-- Task --
Turn the lines in the records below into a numbered list, skipping blank lines and leaving out the pictures.

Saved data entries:
»»

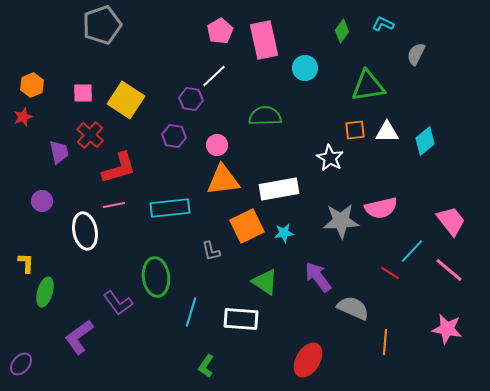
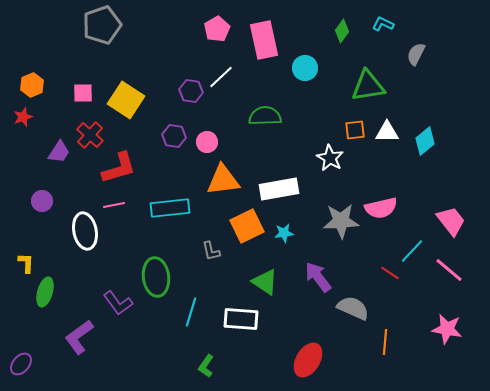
pink pentagon at (220, 31): moved 3 px left, 2 px up
white line at (214, 76): moved 7 px right, 1 px down
purple hexagon at (191, 99): moved 8 px up
pink circle at (217, 145): moved 10 px left, 3 px up
purple trapezoid at (59, 152): rotated 45 degrees clockwise
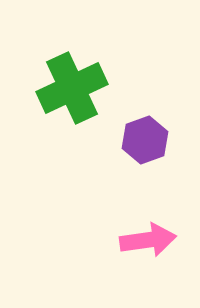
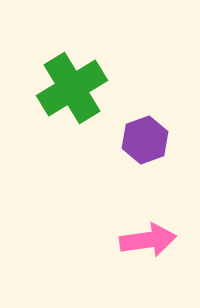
green cross: rotated 6 degrees counterclockwise
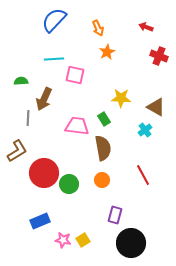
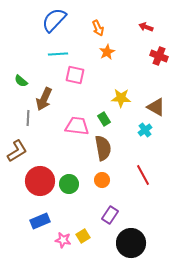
cyan line: moved 4 px right, 5 px up
green semicircle: rotated 136 degrees counterclockwise
red circle: moved 4 px left, 8 px down
purple rectangle: moved 5 px left; rotated 18 degrees clockwise
yellow square: moved 4 px up
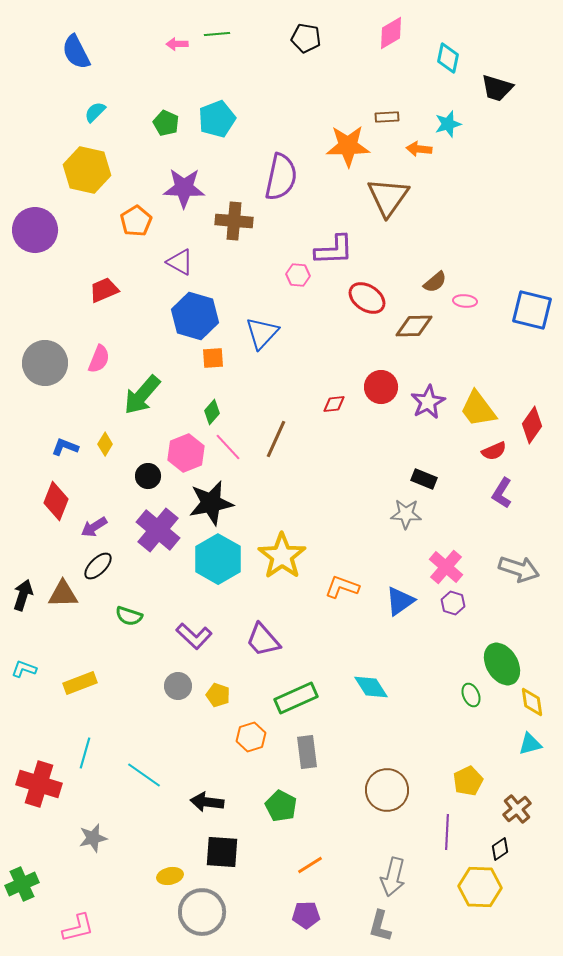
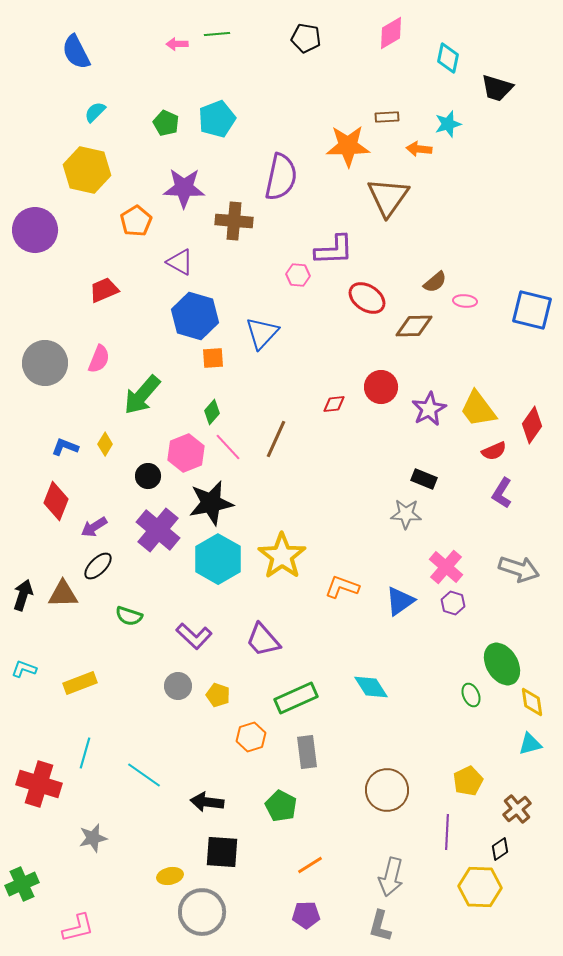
purple star at (428, 402): moved 1 px right, 7 px down
gray arrow at (393, 877): moved 2 px left
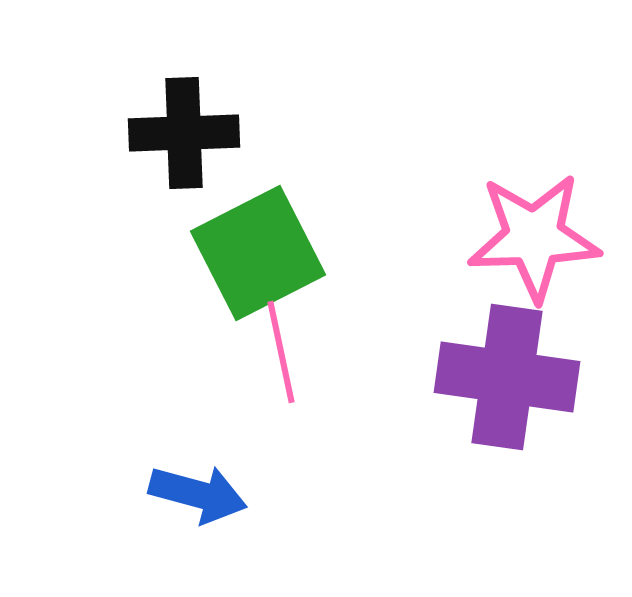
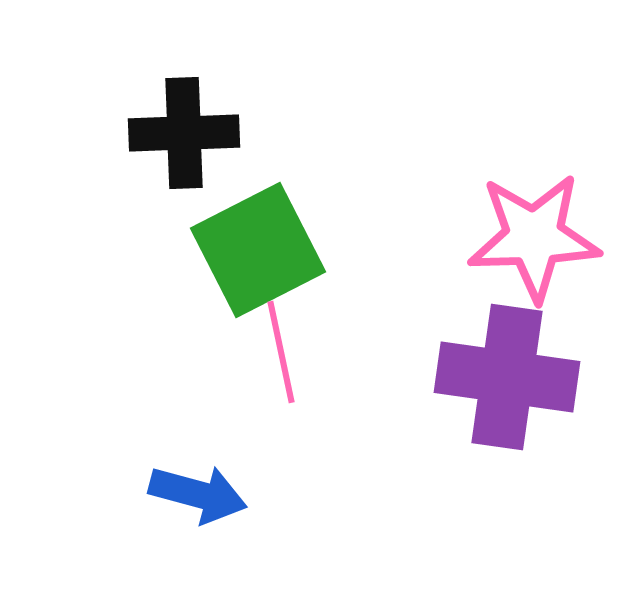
green square: moved 3 px up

««

-- Written reply --
1. pink pentagon at (220, 31): moved 3 px left, 2 px up
2. white line at (214, 76): moved 7 px right, 1 px down
3. purple hexagon at (191, 99): moved 8 px up
4. pink circle at (217, 145): moved 10 px left, 3 px up
5. purple trapezoid at (59, 152): rotated 45 degrees clockwise
6. green cross: rotated 6 degrees counterclockwise
7. cyan line: moved 4 px right, 5 px up
8. green semicircle: rotated 136 degrees counterclockwise
9. red circle: moved 4 px left, 8 px down
10. purple rectangle: moved 5 px left; rotated 18 degrees clockwise
11. yellow square: moved 4 px up
12. purple star at (428, 402): moved 1 px right, 7 px down
13. gray arrow at (393, 877): moved 2 px left
14. green square: moved 3 px up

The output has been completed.